## How to complete this task:
Copy all entries without alteration and skip the pictures they hold.

(Object state change records)
^^^^^^^^^^^^^^^^

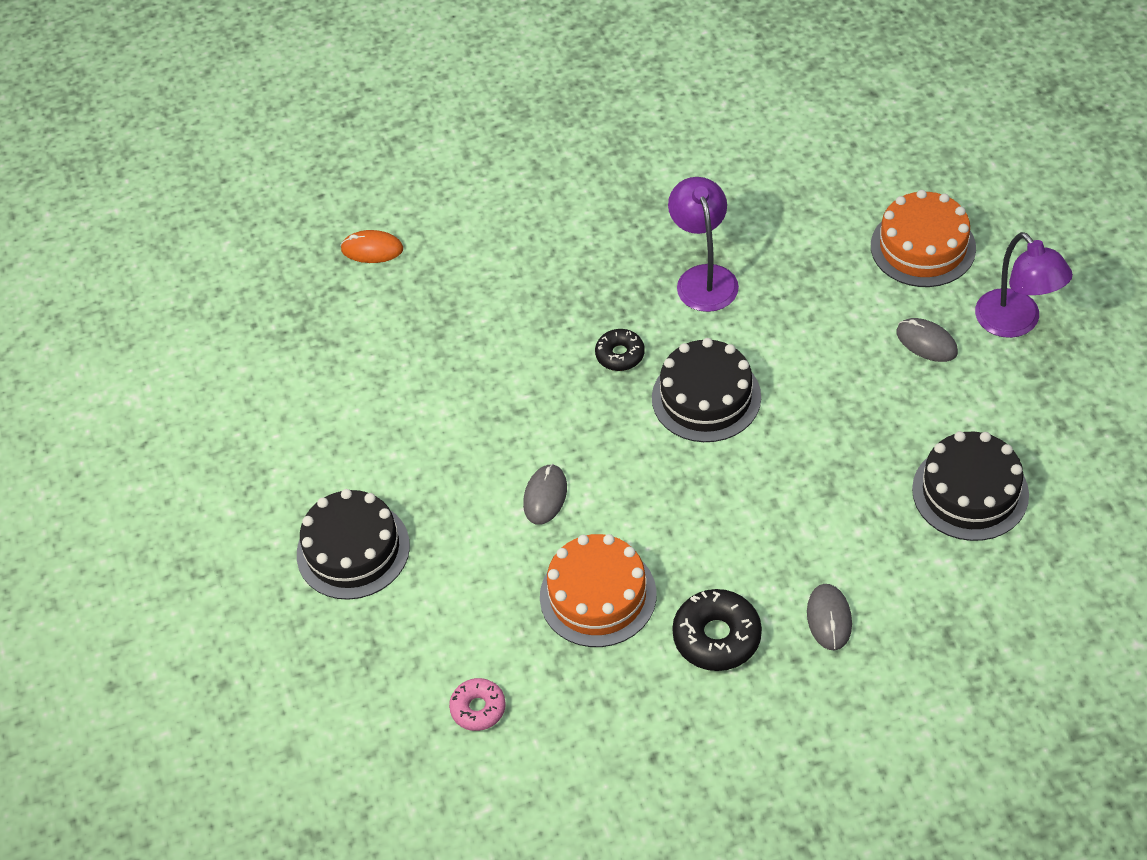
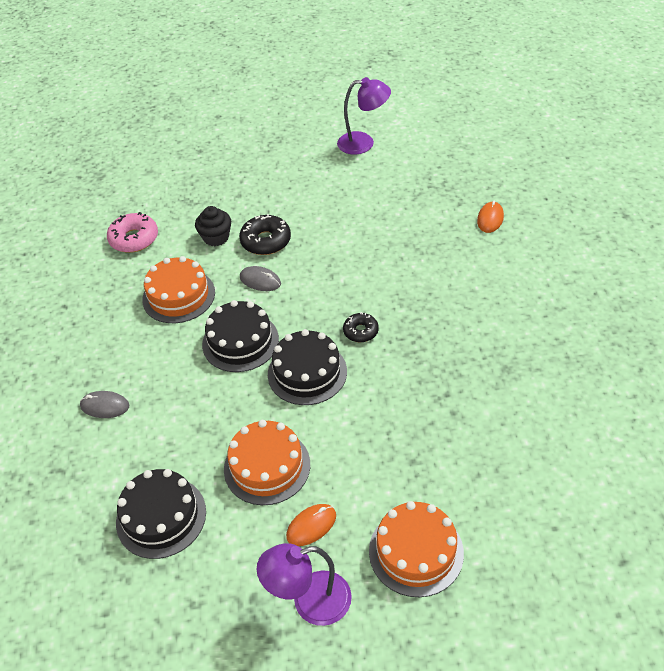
camera: 100 degrees right, 5 degrees down
black cake [297,489,410,600] -> black cake moved to [202,300,279,372]
pink donut [449,678,506,731] -> pink donut [107,212,158,253], size x1.60
purple lamp [668,177,739,312] -> purple lamp moved to [337,77,391,155]
black donut [672,589,762,671] -> black donut moved to [239,214,291,255]
grey mouse [896,318,958,362] -> orange mouse [286,504,336,546]
none -> black cupcake [195,206,231,246]
none -> orange cake [224,420,310,505]

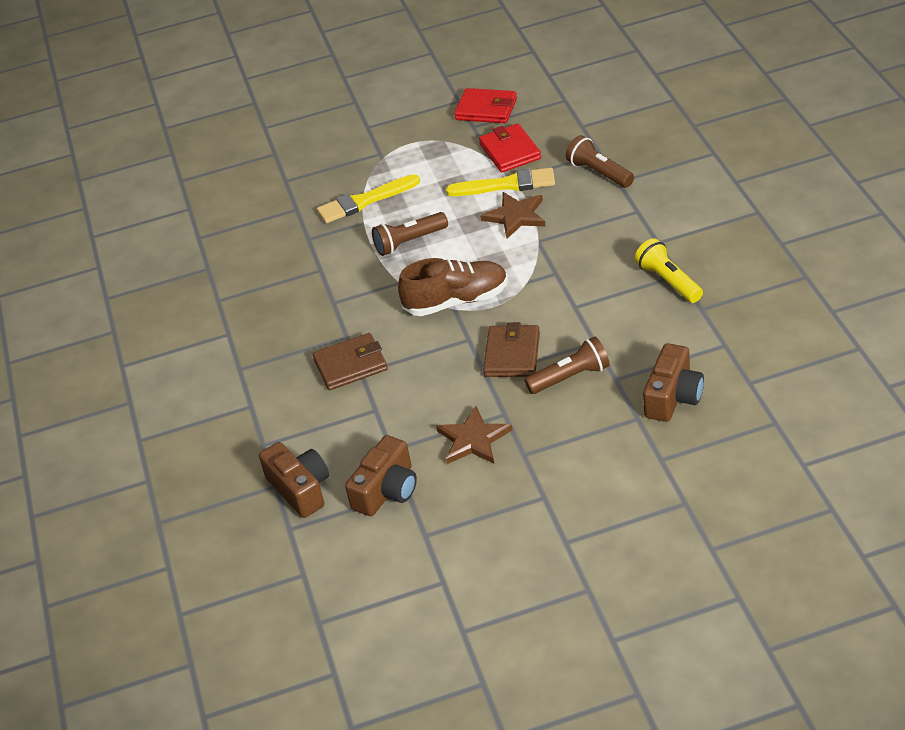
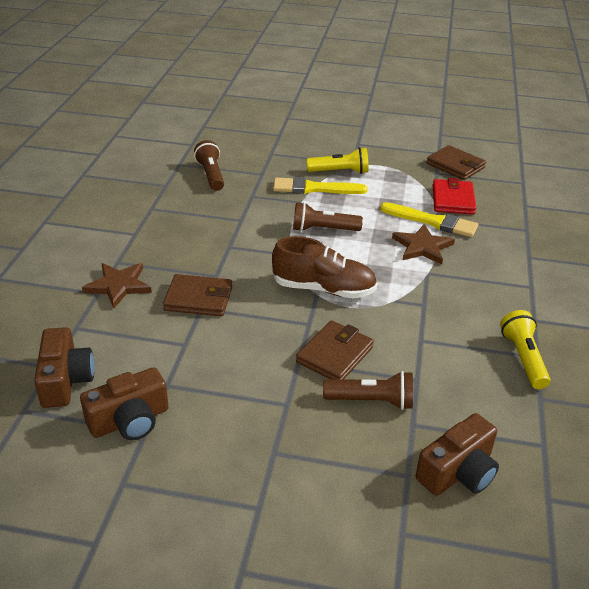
camera: 20 degrees right, 5 degrees down
brown star [436,406,512,464] -> brown star moved to [82,263,152,308]
red wallet [454,88,517,123] -> brown wallet [427,145,486,180]
brown flashlight [566,135,634,188] -> brown flashlight moved to [194,140,224,191]
none -> yellow flashlight [307,147,368,174]

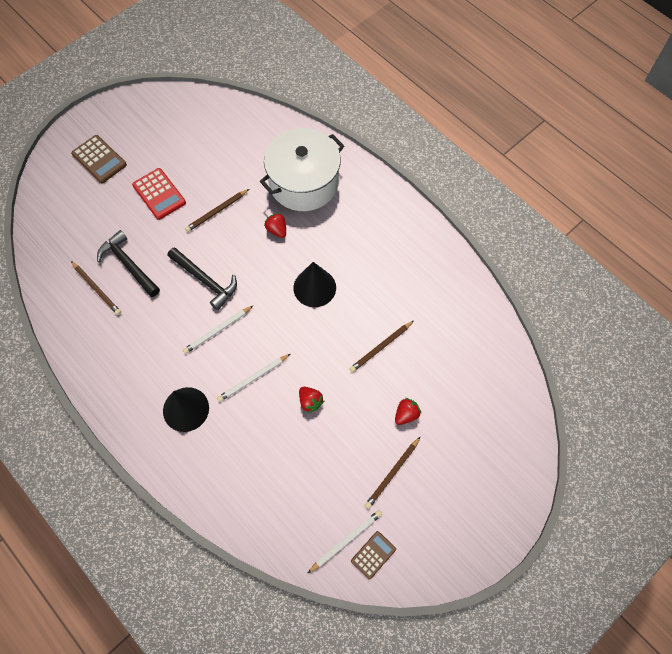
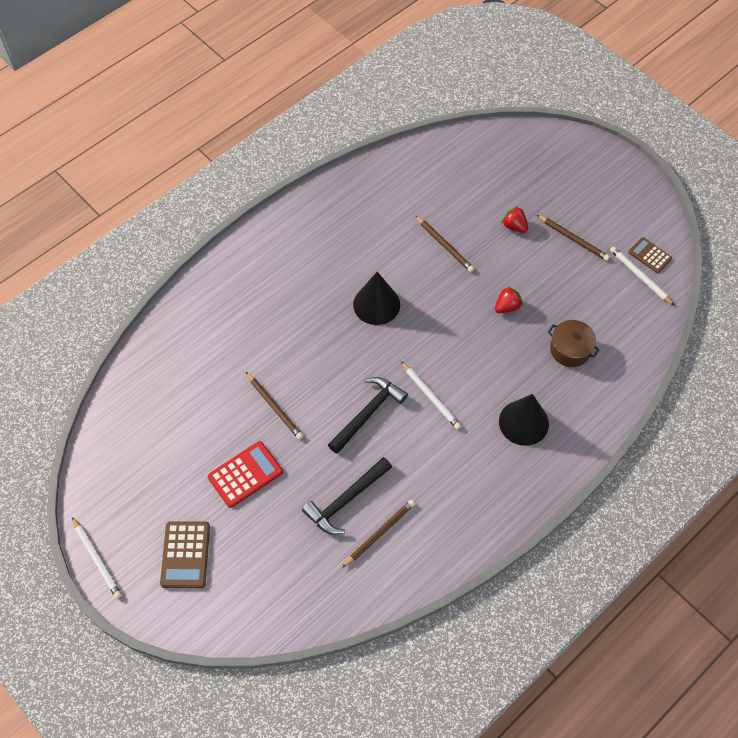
camera: 90 degrees left, 5 degrees down
brown calculator [71,135,127,183] -> brown calculator turned 135 degrees clockwise [160,521,210,588]
white pencil [217,354,290,402] -> white pencil moved to [72,517,122,599]
white pot [260,128,344,211] -> none
red strawberry [264,213,286,238] -> none
none -> brown pot [548,320,600,367]

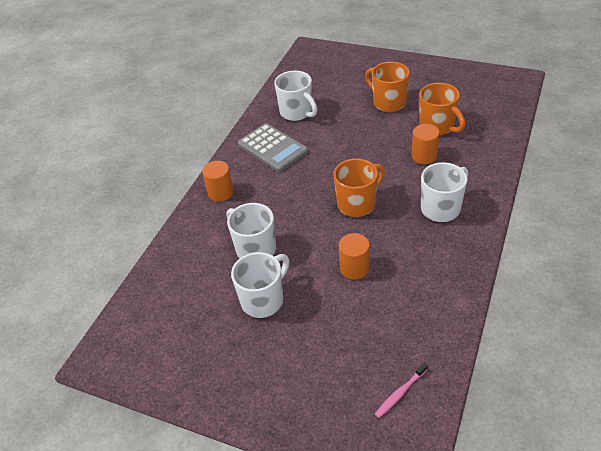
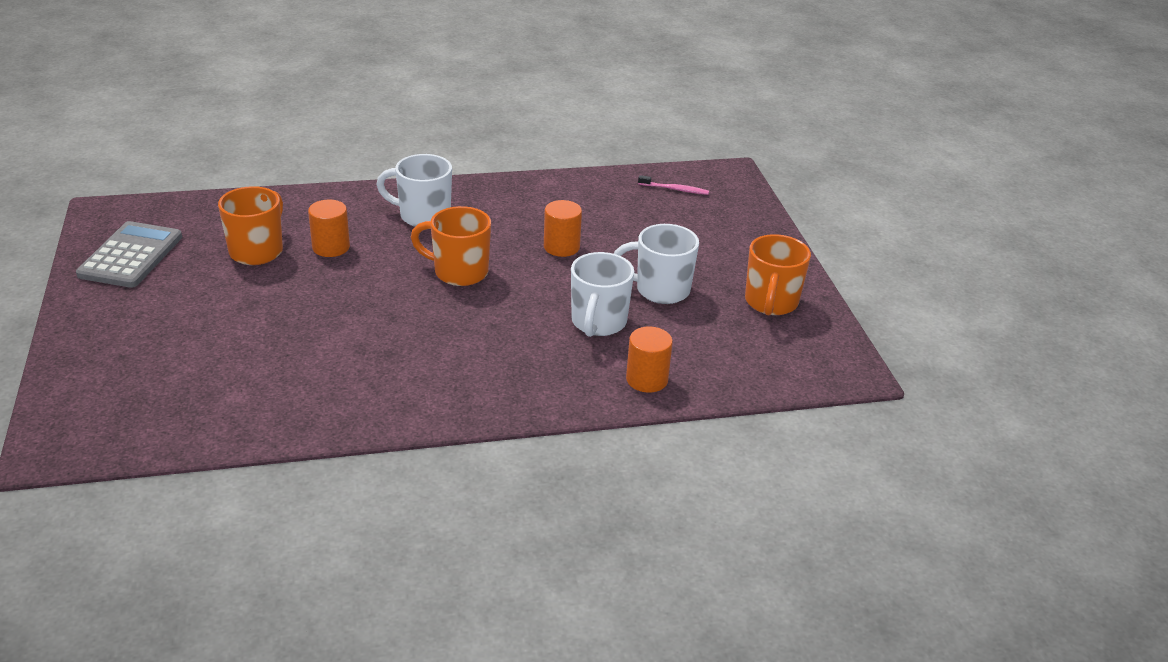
camera: 130 degrees left, 10 degrees down
orange cylinder [202,161,234,202] -> orange cylinder moved to [626,326,673,393]
grey calculator [238,123,308,172] -> grey calculator moved to [76,221,182,288]
white mug [274,71,318,121] -> none
orange mug [365,62,410,112] -> orange mug moved to [745,234,811,315]

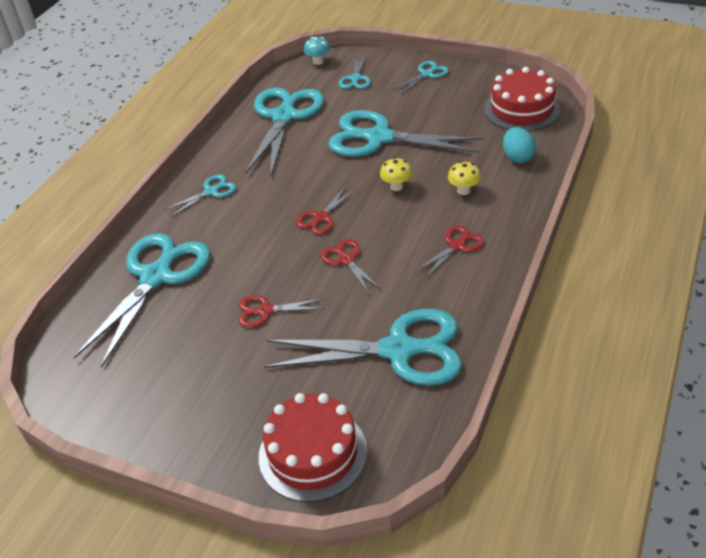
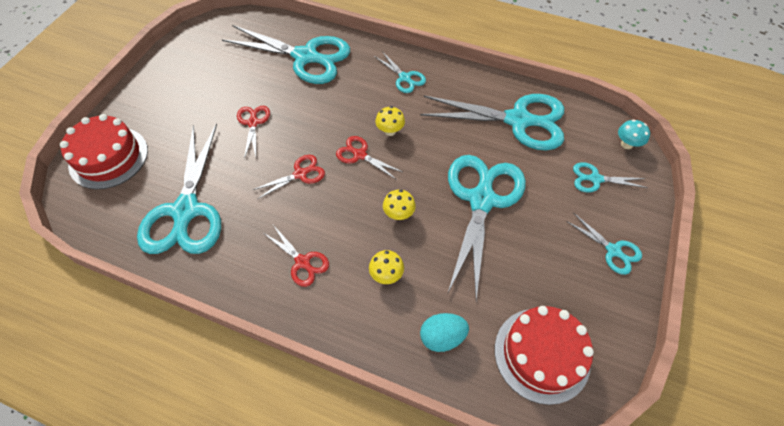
camera: 85 degrees right, 15 degrees up
none -> yellow mushroom [375,106,405,136]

^^^^^^^^^^^^^^^^

## Solution to this exercise:
camera: 100 degrees right, 5 degrees down
black cake [297,489,410,600] -> black cake moved to [202,300,279,372]
pink donut [449,678,506,731] -> pink donut [107,212,158,253], size x1.60
purple lamp [668,177,739,312] -> purple lamp moved to [337,77,391,155]
black donut [672,589,762,671] -> black donut moved to [239,214,291,255]
grey mouse [896,318,958,362] -> orange mouse [286,504,336,546]
none -> black cupcake [195,206,231,246]
none -> orange cake [224,420,310,505]

camera: 20 degrees right, 5 degrees down
brown star [436,406,512,464] -> brown star moved to [82,263,152,308]
red wallet [454,88,517,123] -> brown wallet [427,145,486,180]
brown flashlight [566,135,634,188] -> brown flashlight moved to [194,140,224,191]
none -> yellow flashlight [307,147,368,174]

camera: 90 degrees left, 5 degrees down
brown calculator [71,135,127,183] -> brown calculator turned 135 degrees clockwise [160,521,210,588]
white pencil [217,354,290,402] -> white pencil moved to [72,517,122,599]
white pot [260,128,344,211] -> none
red strawberry [264,213,286,238] -> none
none -> brown pot [548,320,600,367]

camera: 130 degrees left, 10 degrees down
orange cylinder [202,161,234,202] -> orange cylinder moved to [626,326,673,393]
grey calculator [238,123,308,172] -> grey calculator moved to [76,221,182,288]
white mug [274,71,318,121] -> none
orange mug [365,62,410,112] -> orange mug moved to [745,234,811,315]

camera: 85 degrees right, 15 degrees up
none -> yellow mushroom [375,106,405,136]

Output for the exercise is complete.